▶ _Problem details_
For each entry, output its words exactly and leave any picture behind.

Two-dimensional motion records
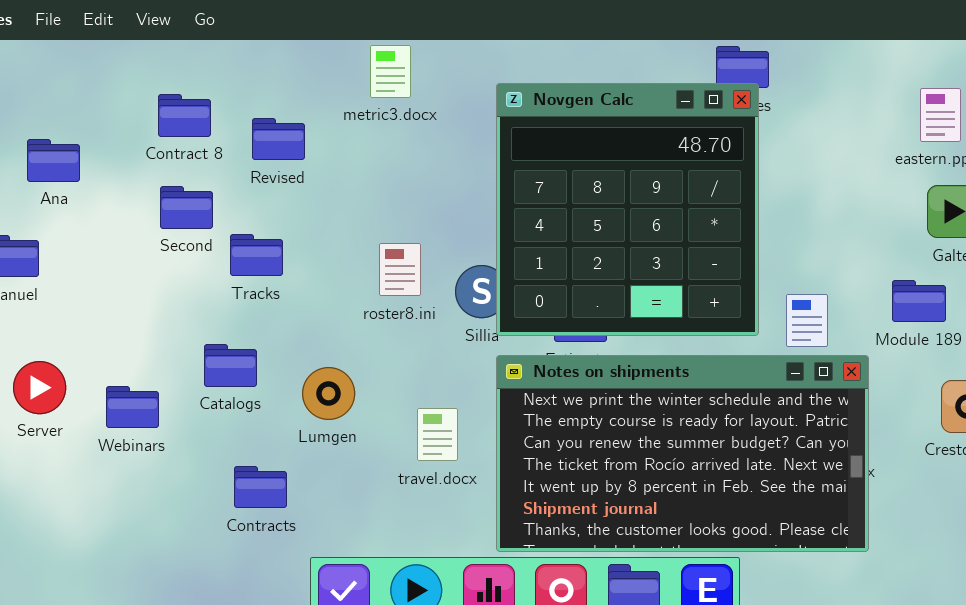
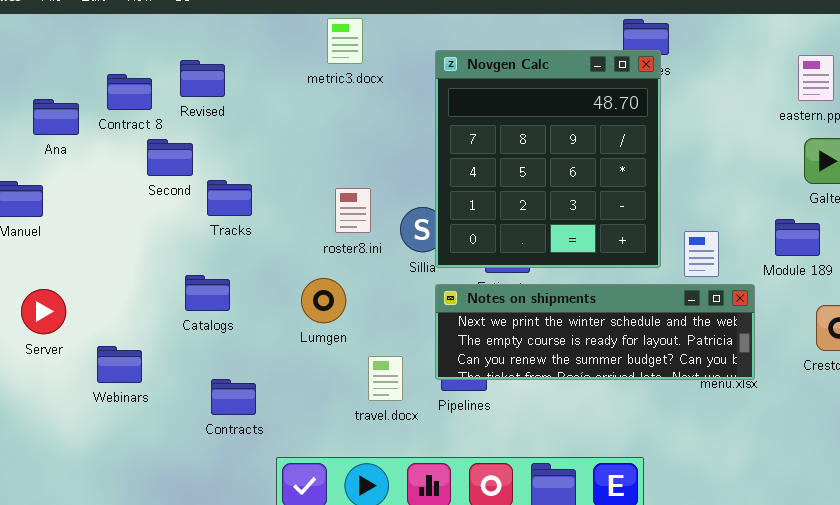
Contract 8: [158,94,211,137] -> [107,74,152,110], moved
Revised: [252,118,305,160] -> [180,60,225,97], moved
Notes on shipments: [496,355,869,552] -> [435,284,755,380], resized
Lumgen: [302,367,355,420] -> [301,278,346,323], moved
Webinars: [106,386,159,428] -> [97,346,142,383], moved
travel.docx: [417,408,458,461] -> [368,356,403,401], moved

▶ _Solution to this problem_
Contract 8: [158,94,211,137] -> [107,74,152,110], moved
Revised: [252,118,305,160] -> [180,60,225,97], moved
Notes on shipments: [496,355,869,552] -> [435,284,755,380], resized
Lumgen: [302,367,355,420] -> [301,278,346,323], moved
Webinars: [106,386,159,428] -> [97,346,142,383], moved
travel.docx: [417,408,458,461] -> [368,356,403,401], moved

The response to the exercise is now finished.